• [Available records]

━━━

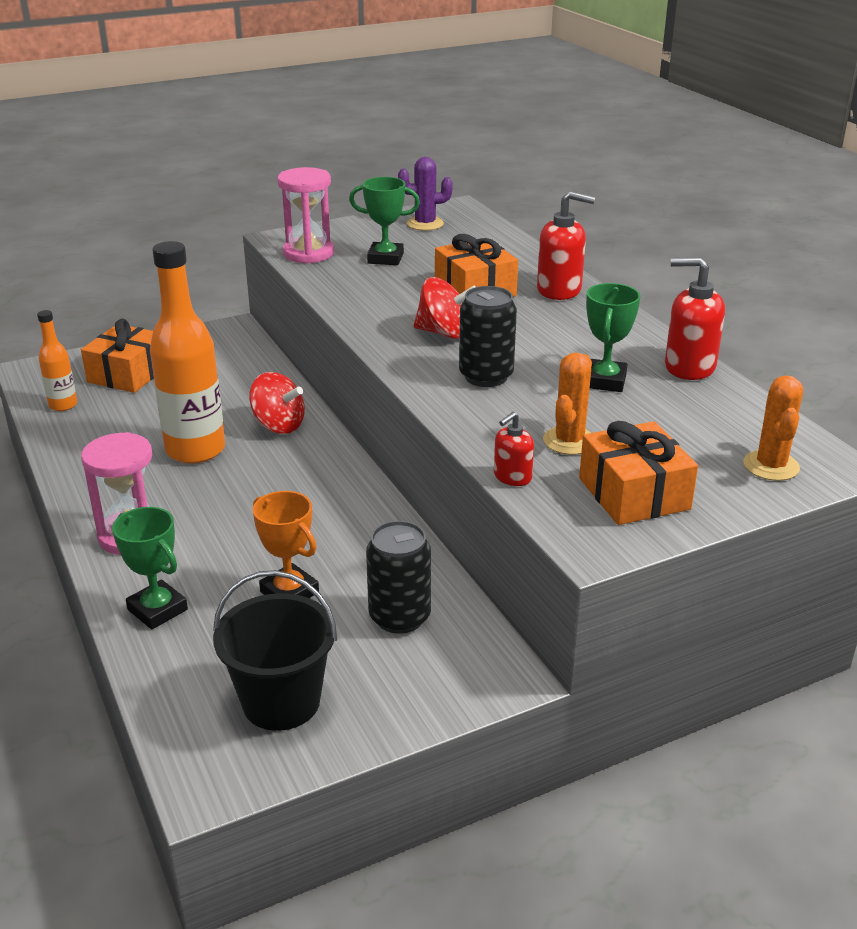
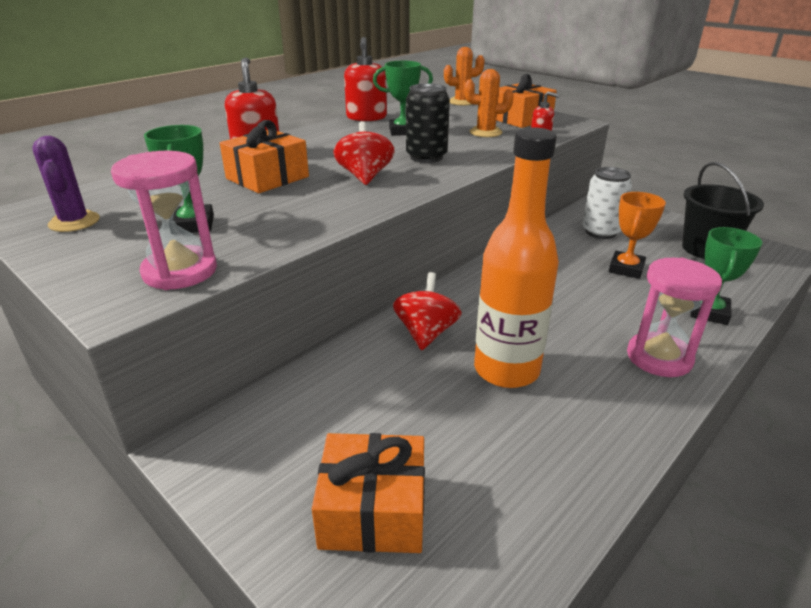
camera: 110 degrees left, 0 degrees up
orange bottle [37,310,77,411] -> none
black can [366,521,431,634] -> white can [582,167,632,239]

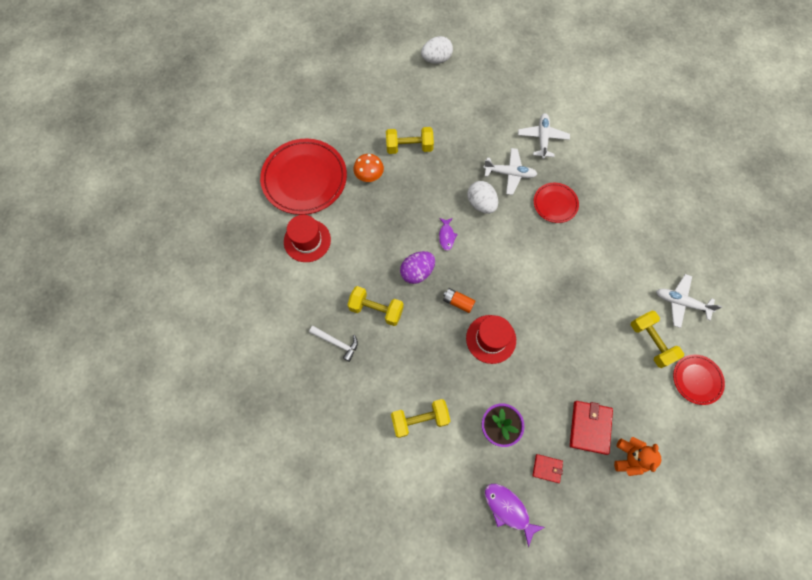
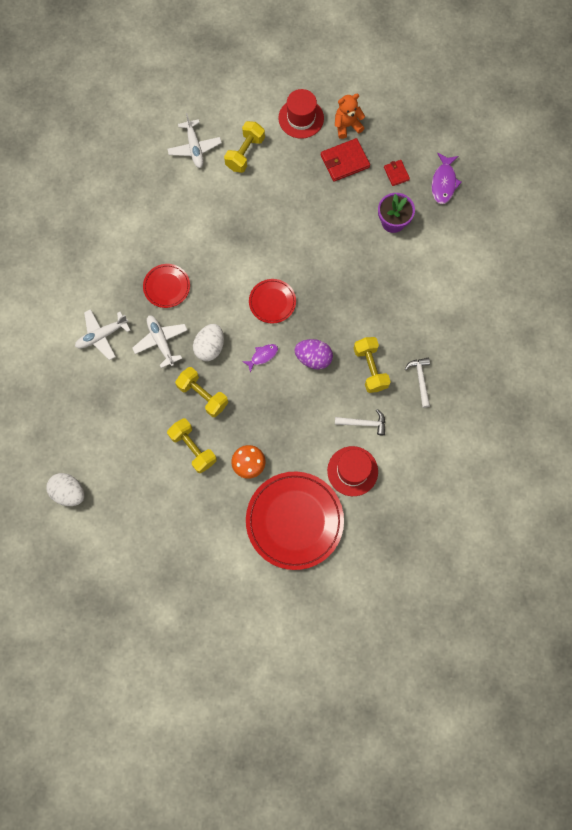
camera: 125 degrees left, 5 degrees up
yellow dumbbell [391,399,450,438] -> yellow dumbbell moved to [175,367,228,417]
orange battery [443,288,475,313] -> none
red hat [466,315,516,364] -> red hat moved to [278,89,324,139]
red plate [673,355,725,405] -> red plate moved to [249,279,296,324]
none -> white hammer [335,409,385,435]

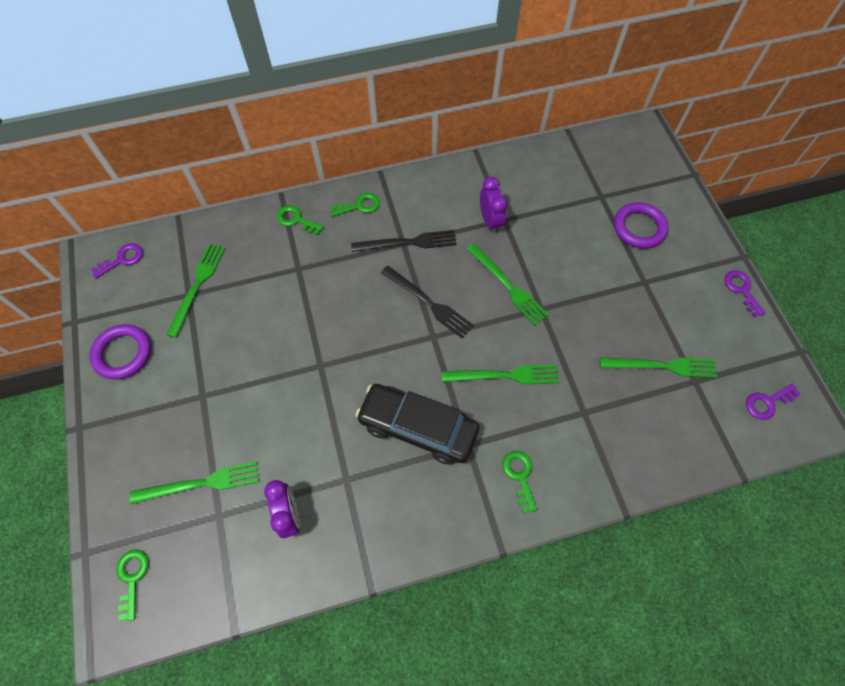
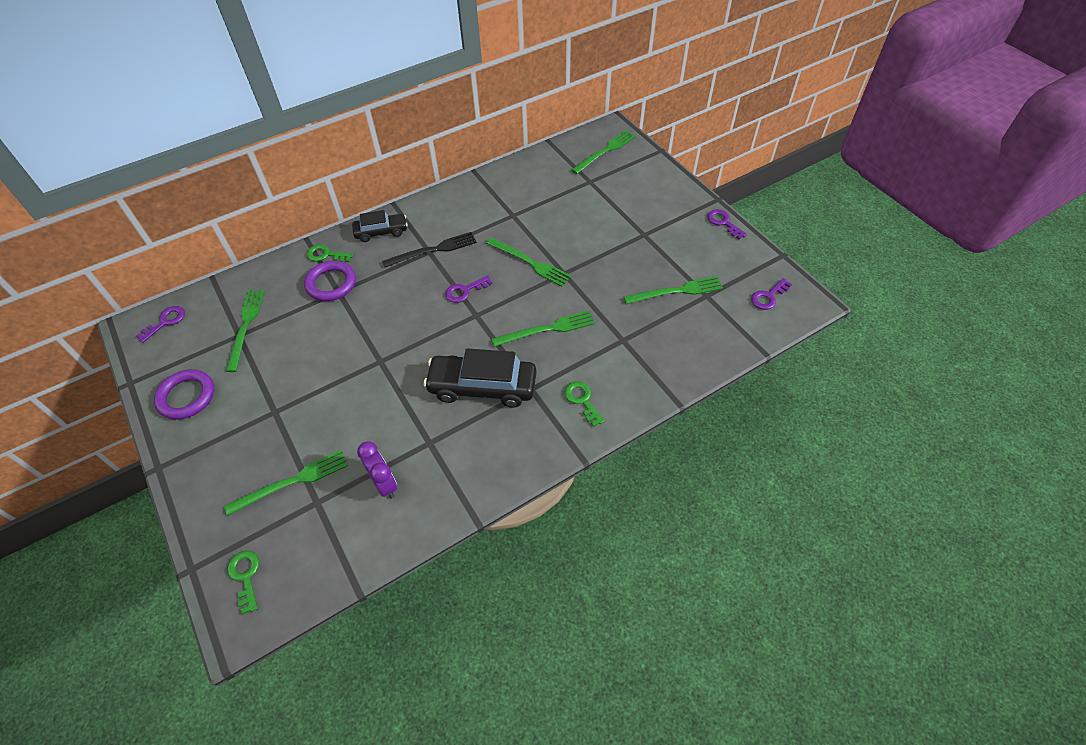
camera: 15 degrees left, 10 degrees down
green key [330,193,380,216] -> black car [352,210,408,242]
black fork [381,266,474,338] -> purple key [445,275,493,303]
purple clock [480,177,507,233] -> none
purple ring [614,202,669,249] -> purple ring moved to [304,261,356,301]
none -> green fork [571,130,636,174]

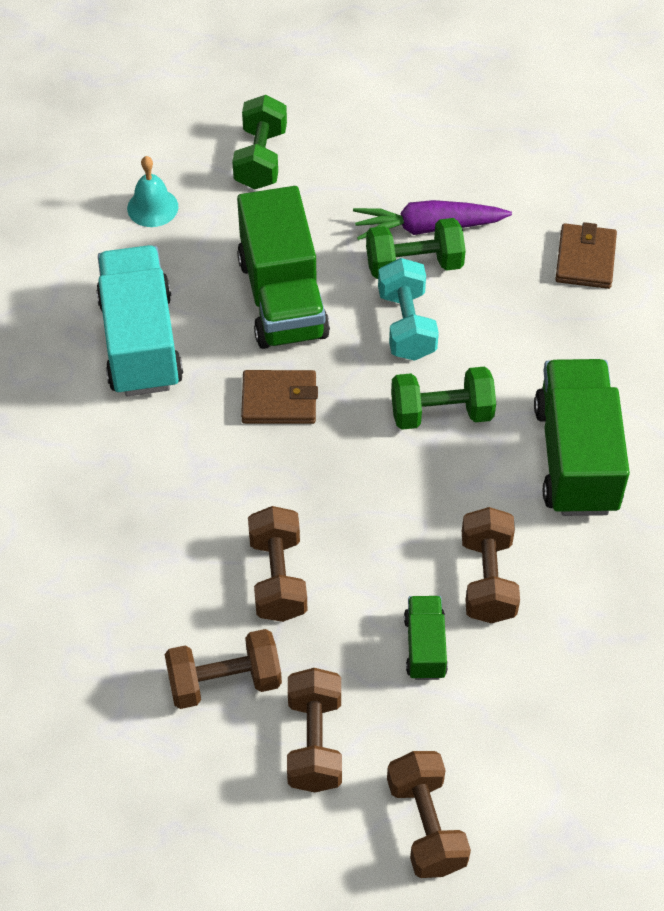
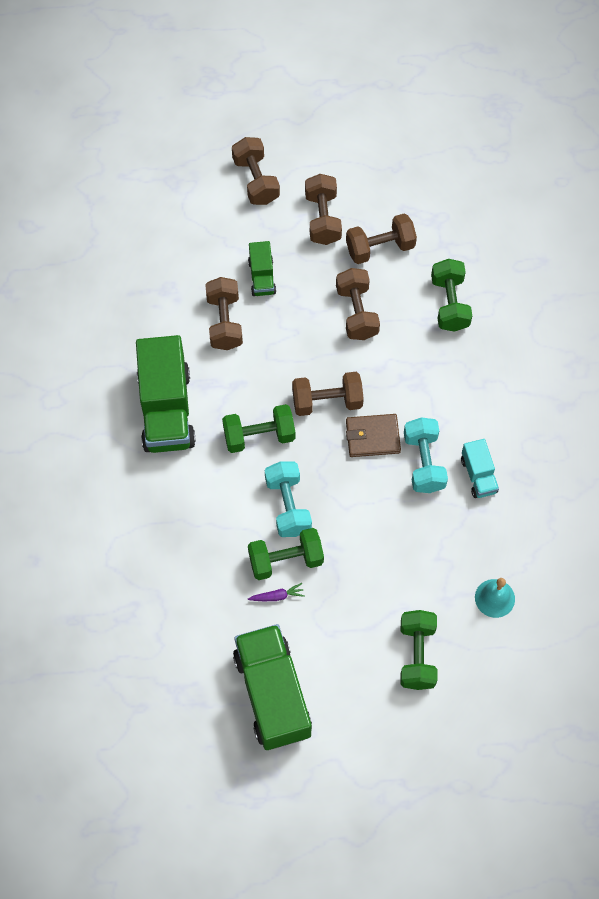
camera: 175 degrees right, 10 degrees up
turquoise truck [96,245,183,396] -> turquoise truck [461,439,499,498], size x0.49
green truck [237,186,330,349] -> green truck moved to [233,624,312,750]
purple carrot [353,200,512,240] -> purple carrot [248,583,305,601], size x0.46
brown wallet [555,222,617,289] -> none
none -> brown dumbbell [292,372,364,416]
none -> turquoise dumbbell [404,417,448,493]
none -> green dumbbell [431,259,472,332]

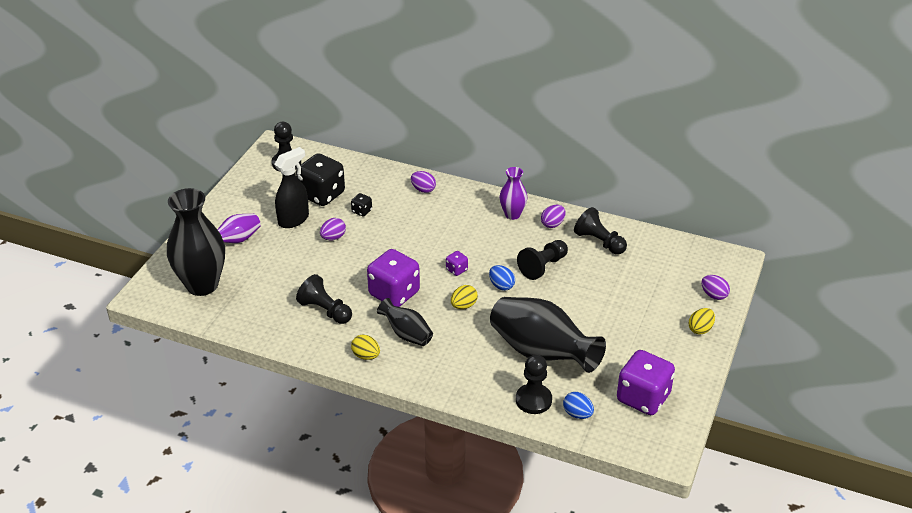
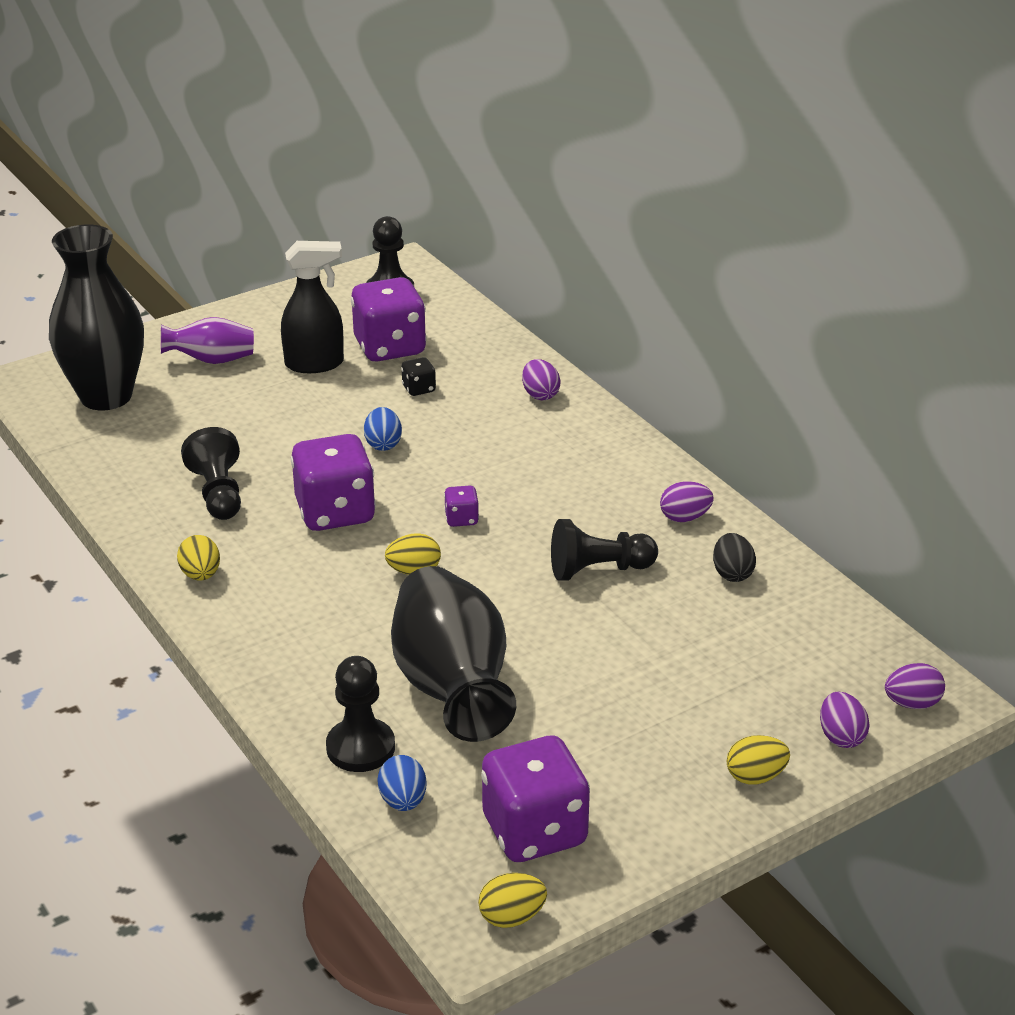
camera: 35 degrees right, 5 degrees down
black dice [296,153,345,206] -> purple dice [351,277,427,362]
purple egg [320,218,346,240] -> purple egg moved to [885,663,945,709]
black vase [377,298,433,346] -> none
blue egg [489,265,515,291] -> blue egg moved to [364,407,402,451]
purple vase [500,167,527,220] -> none
black pawn [574,207,627,254] -> black egg [713,533,756,582]
none -> yellow egg [478,873,547,928]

━━━

Working from the records above, set down word for word everything from the line containing "purple ring [614,202,669,249]" down to the line containing "none -> green dumbbell [431,259,472,332]", ends included, minus the pictures.

• [Solved problem]
purple ring [614,202,669,249] -> purple ring moved to [304,261,356,301]
none -> green fork [571,130,636,174]

camera: 175 degrees right, 10 degrees up
turquoise truck [96,245,183,396] -> turquoise truck [461,439,499,498], size x0.49
green truck [237,186,330,349] -> green truck moved to [233,624,312,750]
purple carrot [353,200,512,240] -> purple carrot [248,583,305,601], size x0.46
brown wallet [555,222,617,289] -> none
none -> brown dumbbell [292,372,364,416]
none -> turquoise dumbbell [404,417,448,493]
none -> green dumbbell [431,259,472,332]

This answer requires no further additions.